Pull out, word for word, the lines from the first one up to and including the line with "red semicircle: moved 10 px right, 2 px up".

*Material supplied:*
-=-=-
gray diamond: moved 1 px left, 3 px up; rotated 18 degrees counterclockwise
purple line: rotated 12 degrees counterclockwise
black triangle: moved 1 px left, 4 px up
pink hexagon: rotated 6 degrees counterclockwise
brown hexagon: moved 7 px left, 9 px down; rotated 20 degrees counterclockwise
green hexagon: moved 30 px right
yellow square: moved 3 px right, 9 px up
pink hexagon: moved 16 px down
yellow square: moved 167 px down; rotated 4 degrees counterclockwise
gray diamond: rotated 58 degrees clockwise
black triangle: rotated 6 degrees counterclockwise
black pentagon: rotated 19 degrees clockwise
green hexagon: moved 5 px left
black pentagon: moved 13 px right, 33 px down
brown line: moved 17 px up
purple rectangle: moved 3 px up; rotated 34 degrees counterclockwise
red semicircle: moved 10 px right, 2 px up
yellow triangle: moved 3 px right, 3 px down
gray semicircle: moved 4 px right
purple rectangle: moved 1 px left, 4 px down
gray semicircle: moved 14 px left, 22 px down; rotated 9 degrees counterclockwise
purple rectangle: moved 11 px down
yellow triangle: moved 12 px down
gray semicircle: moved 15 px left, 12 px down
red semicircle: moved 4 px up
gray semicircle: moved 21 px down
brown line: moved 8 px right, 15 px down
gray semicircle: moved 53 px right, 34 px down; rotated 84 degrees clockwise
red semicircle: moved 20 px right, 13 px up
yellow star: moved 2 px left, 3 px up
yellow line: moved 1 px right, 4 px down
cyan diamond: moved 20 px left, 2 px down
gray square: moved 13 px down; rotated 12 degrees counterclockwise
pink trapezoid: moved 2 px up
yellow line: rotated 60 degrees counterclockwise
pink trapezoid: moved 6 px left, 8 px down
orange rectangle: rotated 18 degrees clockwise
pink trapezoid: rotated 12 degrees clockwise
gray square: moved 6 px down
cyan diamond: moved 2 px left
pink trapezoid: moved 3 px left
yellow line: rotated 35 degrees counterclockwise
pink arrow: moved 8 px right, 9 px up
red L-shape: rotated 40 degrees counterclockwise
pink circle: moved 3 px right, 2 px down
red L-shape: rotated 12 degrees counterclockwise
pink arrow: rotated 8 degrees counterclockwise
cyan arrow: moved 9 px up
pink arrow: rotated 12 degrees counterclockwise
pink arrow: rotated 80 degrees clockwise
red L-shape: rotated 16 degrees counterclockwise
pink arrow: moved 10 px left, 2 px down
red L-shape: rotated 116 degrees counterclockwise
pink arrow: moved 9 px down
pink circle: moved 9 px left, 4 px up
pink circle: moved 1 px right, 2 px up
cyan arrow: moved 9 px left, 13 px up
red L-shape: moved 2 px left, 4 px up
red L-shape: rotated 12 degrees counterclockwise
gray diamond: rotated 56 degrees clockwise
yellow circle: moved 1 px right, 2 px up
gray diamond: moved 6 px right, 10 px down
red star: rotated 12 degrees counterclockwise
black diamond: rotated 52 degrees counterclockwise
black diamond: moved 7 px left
-=-=-
*Correct answer:*
gray diamond: moved 1 px left, 3 px up; rotated 18 degrees counterclockwise
purple line: rotated 12 degrees counterclockwise
black triangle: moved 1 px left, 4 px up
pink hexagon: rotated 6 degrees counterclockwise
brown hexagon: moved 7 px left, 9 px down; rotated 20 degrees counterclockwise
green hexagon: moved 30 px right
yellow square: moved 3 px right, 9 px up
pink hexagon: moved 16 px down
yellow square: moved 167 px down; rotated 4 degrees counterclockwise
gray diamond: rotated 58 degrees clockwise
black triangle: rotated 6 degrees counterclockwise
black pentagon: rotated 19 degrees clockwise
green hexagon: moved 5 px left
black pentagon: moved 13 px right, 33 px down
brown line: moved 17 px up
purple rectangle: moved 3 px up; rotated 34 degrees counterclockwise
red semicircle: moved 10 px right, 2 px up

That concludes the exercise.